**Task**:
Return every line of the records below without any change.

--- start of Stored rows ---

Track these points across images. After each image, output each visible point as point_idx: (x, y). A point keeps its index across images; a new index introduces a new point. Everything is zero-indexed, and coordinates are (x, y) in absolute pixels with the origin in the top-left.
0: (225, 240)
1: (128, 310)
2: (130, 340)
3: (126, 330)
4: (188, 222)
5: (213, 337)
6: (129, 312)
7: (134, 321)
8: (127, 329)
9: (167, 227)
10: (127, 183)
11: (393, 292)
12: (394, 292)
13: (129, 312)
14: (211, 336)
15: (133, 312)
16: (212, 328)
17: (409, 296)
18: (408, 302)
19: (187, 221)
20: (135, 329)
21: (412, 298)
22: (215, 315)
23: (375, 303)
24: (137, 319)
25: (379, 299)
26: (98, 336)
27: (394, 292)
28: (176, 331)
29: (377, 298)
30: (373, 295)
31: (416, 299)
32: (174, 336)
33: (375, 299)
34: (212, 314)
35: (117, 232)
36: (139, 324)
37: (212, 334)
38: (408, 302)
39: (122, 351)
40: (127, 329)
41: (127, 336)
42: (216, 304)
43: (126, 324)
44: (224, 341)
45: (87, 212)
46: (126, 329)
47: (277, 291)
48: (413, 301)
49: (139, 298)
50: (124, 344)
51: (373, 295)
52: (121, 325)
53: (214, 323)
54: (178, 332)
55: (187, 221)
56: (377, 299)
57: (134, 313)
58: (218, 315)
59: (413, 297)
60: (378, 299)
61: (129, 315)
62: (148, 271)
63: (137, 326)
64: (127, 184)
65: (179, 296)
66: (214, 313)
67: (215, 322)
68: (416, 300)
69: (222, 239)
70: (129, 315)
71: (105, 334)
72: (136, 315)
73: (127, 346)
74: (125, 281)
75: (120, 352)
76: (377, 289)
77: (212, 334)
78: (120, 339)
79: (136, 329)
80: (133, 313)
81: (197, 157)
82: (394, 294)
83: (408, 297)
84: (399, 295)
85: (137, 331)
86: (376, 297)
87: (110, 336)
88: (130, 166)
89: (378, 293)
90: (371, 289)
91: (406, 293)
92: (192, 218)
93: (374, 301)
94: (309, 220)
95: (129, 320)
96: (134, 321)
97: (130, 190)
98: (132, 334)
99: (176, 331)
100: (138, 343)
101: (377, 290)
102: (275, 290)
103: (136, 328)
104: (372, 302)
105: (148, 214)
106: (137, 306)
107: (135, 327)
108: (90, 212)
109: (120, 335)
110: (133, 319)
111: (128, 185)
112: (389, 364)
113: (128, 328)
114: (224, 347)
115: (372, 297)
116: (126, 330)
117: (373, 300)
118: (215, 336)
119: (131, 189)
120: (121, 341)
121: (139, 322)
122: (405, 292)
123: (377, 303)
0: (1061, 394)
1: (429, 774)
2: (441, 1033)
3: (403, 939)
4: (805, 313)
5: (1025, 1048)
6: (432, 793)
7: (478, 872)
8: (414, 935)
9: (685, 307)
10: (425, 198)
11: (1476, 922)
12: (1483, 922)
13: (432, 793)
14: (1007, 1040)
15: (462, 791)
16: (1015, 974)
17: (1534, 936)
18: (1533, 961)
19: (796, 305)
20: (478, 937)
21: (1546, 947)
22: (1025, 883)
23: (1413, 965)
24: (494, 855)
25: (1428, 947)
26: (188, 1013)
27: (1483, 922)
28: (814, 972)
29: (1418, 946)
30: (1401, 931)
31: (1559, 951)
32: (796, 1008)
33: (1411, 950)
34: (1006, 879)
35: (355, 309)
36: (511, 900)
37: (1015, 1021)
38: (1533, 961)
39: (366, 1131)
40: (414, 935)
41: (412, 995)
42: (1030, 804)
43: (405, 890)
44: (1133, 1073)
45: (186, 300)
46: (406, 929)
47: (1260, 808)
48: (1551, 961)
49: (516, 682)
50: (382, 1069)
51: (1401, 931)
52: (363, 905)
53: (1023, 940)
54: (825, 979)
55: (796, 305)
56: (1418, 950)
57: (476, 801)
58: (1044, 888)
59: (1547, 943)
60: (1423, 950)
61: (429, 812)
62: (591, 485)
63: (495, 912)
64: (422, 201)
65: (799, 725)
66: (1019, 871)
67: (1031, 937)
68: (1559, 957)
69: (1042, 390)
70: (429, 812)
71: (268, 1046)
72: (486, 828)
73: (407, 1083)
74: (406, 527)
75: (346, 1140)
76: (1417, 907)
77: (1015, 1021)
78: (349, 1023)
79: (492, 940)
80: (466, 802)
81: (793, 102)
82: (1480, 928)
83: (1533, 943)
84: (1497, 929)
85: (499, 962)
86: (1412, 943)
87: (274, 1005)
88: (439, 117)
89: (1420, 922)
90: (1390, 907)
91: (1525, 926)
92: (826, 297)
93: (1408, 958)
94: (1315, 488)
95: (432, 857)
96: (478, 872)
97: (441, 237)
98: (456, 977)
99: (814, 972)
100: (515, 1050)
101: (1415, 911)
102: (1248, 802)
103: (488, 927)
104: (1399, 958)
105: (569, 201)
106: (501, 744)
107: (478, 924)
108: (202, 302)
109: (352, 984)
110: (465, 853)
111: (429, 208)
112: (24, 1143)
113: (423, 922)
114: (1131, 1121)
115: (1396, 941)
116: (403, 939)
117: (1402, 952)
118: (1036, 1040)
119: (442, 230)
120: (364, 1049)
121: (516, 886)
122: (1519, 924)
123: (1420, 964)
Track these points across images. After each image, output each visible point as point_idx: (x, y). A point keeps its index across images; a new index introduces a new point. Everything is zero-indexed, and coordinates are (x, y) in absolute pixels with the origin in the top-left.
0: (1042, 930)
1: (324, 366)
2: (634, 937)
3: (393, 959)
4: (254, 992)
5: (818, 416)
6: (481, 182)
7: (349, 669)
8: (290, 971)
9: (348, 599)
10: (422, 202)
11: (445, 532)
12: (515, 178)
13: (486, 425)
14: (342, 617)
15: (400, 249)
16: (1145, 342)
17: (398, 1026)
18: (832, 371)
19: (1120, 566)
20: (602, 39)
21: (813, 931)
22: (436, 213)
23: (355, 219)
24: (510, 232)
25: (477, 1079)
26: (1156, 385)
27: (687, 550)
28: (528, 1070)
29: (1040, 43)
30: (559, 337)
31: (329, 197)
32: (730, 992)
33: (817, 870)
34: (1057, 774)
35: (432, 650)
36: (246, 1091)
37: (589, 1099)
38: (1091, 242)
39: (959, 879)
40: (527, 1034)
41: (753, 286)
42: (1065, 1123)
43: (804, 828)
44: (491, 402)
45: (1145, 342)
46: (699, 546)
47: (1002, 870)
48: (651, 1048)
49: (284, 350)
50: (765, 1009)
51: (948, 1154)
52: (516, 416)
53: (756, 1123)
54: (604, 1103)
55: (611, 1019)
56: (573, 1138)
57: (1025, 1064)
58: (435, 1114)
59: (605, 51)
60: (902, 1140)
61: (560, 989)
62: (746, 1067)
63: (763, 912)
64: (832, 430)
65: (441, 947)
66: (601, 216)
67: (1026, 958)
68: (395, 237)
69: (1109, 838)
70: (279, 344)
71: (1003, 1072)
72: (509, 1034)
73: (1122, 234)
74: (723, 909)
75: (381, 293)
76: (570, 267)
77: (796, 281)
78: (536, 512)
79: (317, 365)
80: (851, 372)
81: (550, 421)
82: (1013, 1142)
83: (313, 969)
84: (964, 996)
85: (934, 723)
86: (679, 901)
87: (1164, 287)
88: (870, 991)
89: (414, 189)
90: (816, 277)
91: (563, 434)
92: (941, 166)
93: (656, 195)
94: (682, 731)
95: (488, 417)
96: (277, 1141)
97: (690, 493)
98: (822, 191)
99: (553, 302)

--- end of Stored rows ---

**Output**:
Track these points across images. After each image, output each visible point as point_idx: (x, y). A point keeps its index across images; a new index introduces a new point. Everything is zero-indexed, and coordinates are (x, y) in absolute pixels with the origin in the top-left.
0: (225, 240)
1: (128, 310)
2: (130, 340)
3: (126, 330)
4: (188, 222)
5: (213, 337)
6: (129, 312)
7: (134, 321)
8: (127, 329)
9: (167, 227)
10: (127, 183)
11: (393, 292)
12: (394, 292)
13: (129, 312)
14: (211, 336)
15: (133, 312)
16: (212, 328)
17: (409, 296)
18: (408, 302)
19: (187, 221)
20: (135, 329)
21: (412, 298)
22: (215, 315)
23: (375, 303)
24: (137, 319)
25: (379, 299)
26: (98, 336)
27: (394, 292)
28: (176, 331)
29: (377, 298)
30: (373, 295)
31: (416, 299)
32: (174, 336)
33: (375, 299)
34: (212, 314)
35: (117, 232)
36: (139, 324)
37: (212, 334)
38: (408, 302)
39: (122, 351)
40: (127, 329)
41: (127, 336)
42: (216, 304)
43: (126, 324)
44: (224, 341)
45: (87, 212)
46: (126, 329)
47: (277, 291)
48: (413, 301)
49: (139, 298)
50: (124, 344)
51: (373, 295)
52: (121, 325)
53: (214, 323)
54: (178, 332)
55: (187, 221)
56: (377, 299)
57: (134, 313)
58: (218, 315)
59: (413, 297)
60: (378, 299)
61: (129, 315)
62: (148, 271)
63: (137, 326)
64: (127, 184)
65: (179, 296)
66: (214, 313)
67: (215, 322)
68: (416, 300)
69: (222, 239)
70: (129, 315)
71: (105, 334)
72: (136, 315)
73: (127, 346)
74: (125, 281)
75: (120, 352)
76: (377, 289)
77: (212, 334)
78: (120, 339)
79: (136, 329)
80: (133, 313)
81: (197, 157)
82: (394, 294)
83: (408, 297)
84: (399, 295)
85: (137, 331)
86: (376, 297)
87: (110, 336)
88: (130, 166)
89: (378, 293)
90: (371, 289)
91: (406, 293)
92: (192, 218)
93: (374, 301)
94: (309, 220)
95: (129, 320)
96: (134, 321)
97: (130, 190)
98: (132, 334)
99: (176, 331)
100: (138, 343)
101: (377, 290)
102: (275, 290)
103: (136, 328)
104: (372, 302)
105: (148, 214)
106: (137, 306)
107: (135, 327)
108: (90, 212)
109: (120, 335)
110: (133, 319)
111: (128, 185)
112: (389, 364)
113: (128, 328)
114: (224, 347)
115: (372, 297)
116: (126, 330)
117: (373, 300)
118: (215, 336)
119: (131, 189)
120: (121, 341)
121: (139, 322)
122: (405, 292)
123: (377, 303)
0: (1061, 394)
1: (429, 774)
2: (441, 1033)
3: (403, 939)
4: (805, 313)
5: (1025, 1048)
6: (432, 793)
7: (478, 872)
8: (414, 935)
9: (685, 307)
10: (425, 198)
11: (1476, 922)
12: (1483, 922)
13: (432, 793)
14: (1007, 1040)
15: (462, 791)
16: (1015, 974)
17: (1534, 936)
18: (1533, 961)
19: (796, 305)
20: (478, 937)
21: (1546, 947)
22: (1025, 883)
23: (1413, 965)
24: (494, 855)
25: (1428, 947)
26: (188, 1013)
27: (1483, 922)
28: (814, 972)
29: (1418, 946)
30: (1401, 931)
31: (1559, 951)
32: (796, 1008)
33: (1411, 950)
34: (1006, 879)
35: (355, 309)
36: (511, 900)
37: (1015, 1021)
38: (1533, 961)
39: (366, 1131)
40: (414, 935)
41: (412, 995)
42: (1030, 804)
43: (405, 890)
44: (1133, 1073)
45: (186, 300)
46: (406, 929)
47: (1260, 808)
48: (1551, 961)
49: (516, 682)
50: (382, 1069)
51: (1401, 931)
52: (363, 905)
53: (1023, 940)
54: (825, 979)
55: (796, 305)
56: (1418, 950)
57: (476, 801)
58: (1044, 888)
59: (1547, 943)
60: (1423, 950)
61: (429, 812)
62: (591, 485)
63: (495, 912)
64: (422, 201)
65: (799, 725)
66: (1019, 871)
67: (1031, 937)
68: (1559, 957)
69: (1042, 390)
70: (429, 812)
71: (268, 1046)
72: (486, 828)
73: (407, 1083)
74: (406, 527)
75: (346, 1140)
76: (1417, 907)
77: (1015, 1021)
78: (349, 1023)
79: (492, 940)
80: (466, 802)
81: (793, 102)
82: (1480, 928)
83: (1533, 943)
84: (1497, 929)
85: (499, 962)
86: (1412, 943)
87: (274, 1005)
88: (439, 117)
89: (1420, 922)
90: (1390, 907)
91: (1525, 926)
92: (826, 297)
93: (1408, 958)
94: (1315, 488)
95: (432, 857)
96: (478, 872)
97: (441, 237)
98: (456, 977)
99: (814, 972)
100: (515, 1050)
101: (1415, 911)
102: (1248, 802)
103: (488, 927)
104: (1399, 958)
105: (569, 201)
106: (501, 744)
107: (478, 924)
108: (202, 302)
109: (352, 984)
110: (465, 853)
111: (429, 208)
112: (24, 1143)
113: (423, 922)
114: (1131, 1121)
115: (1396, 941)
116: (403, 939)
117: (1402, 952)
118: (1036, 1040)
119: (442, 230)
120: (364, 1049)
121: (516, 886)
122: (1519, 924)
123: (1420, 964)
Track these points across images. After each image, output each visible point as point_idx: (x, y). A point keeps its index across images; a new index introduces a new point. Everything is zero-indexed, and coordinates are (x, y) in absolute pixels with the origin in the top-left.
0: (1042, 930)
1: (324, 366)
2: (634, 937)
3: (393, 959)
4: (254, 992)
5: (818, 416)
6: (481, 182)
7: (349, 669)
8: (290, 971)
9: (348, 599)
10: (422, 202)
11: (445, 532)
12: (515, 178)
13: (486, 425)
14: (342, 617)
15: (400, 249)
16: (1145, 342)
17: (398, 1026)
18: (832, 371)
19: (1120, 566)
20: (602, 39)
21: (813, 931)
22: (436, 213)
23: (355, 219)
24: (510, 232)
25: (477, 1079)
26: (1156, 385)
27: (687, 550)
28: (528, 1070)
29: (1040, 43)
30: (559, 337)
31: (329, 197)
32: (730, 992)
33: (817, 870)
34: (1057, 774)
35: (432, 650)
36: (246, 1091)
37: (589, 1099)
38: (1091, 242)
39: (959, 879)
40: (527, 1034)
41: (753, 286)
42: (1065, 1123)
43: (804, 828)
44: (491, 402)
45: (1145, 342)
46: (699, 546)
47: (1002, 870)
48: (651, 1048)
49: (284, 350)
50: (765, 1009)
51: (948, 1154)
52: (516, 416)
53: (756, 1123)
54: (604, 1103)
55: (611, 1019)
56: (573, 1138)
57: (1025, 1064)
58: (435, 1114)
59: (605, 51)
60: (902, 1140)
61: (560, 989)
62: (746, 1067)
63: (763, 912)
64: (832, 430)
65: (441, 947)
66: (601, 216)
67: (1026, 958)
68: (395, 237)
69: (1109, 838)
70: (279, 344)
71: (1003, 1072)
72: (509, 1034)
73: (1122, 234)
74: (723, 909)
75: (381, 293)
76: (570, 267)
77: (796, 281)
78: (536, 512)
79: (317, 365)
80: (851, 372)
81: (550, 421)
82: (1013, 1142)
83: (313, 969)
84: (964, 996)
85: (934, 723)
86: (679, 901)
87: (1164, 287)
88: (870, 991)
89: (414, 189)
90: (816, 277)
91: (563, 434)
92: (941, 166)
93: (656, 195)
94: (682, 731)
95: (488, 417)
96: (277, 1141)
97: (690, 493)
98: (822, 191)
99: (553, 302)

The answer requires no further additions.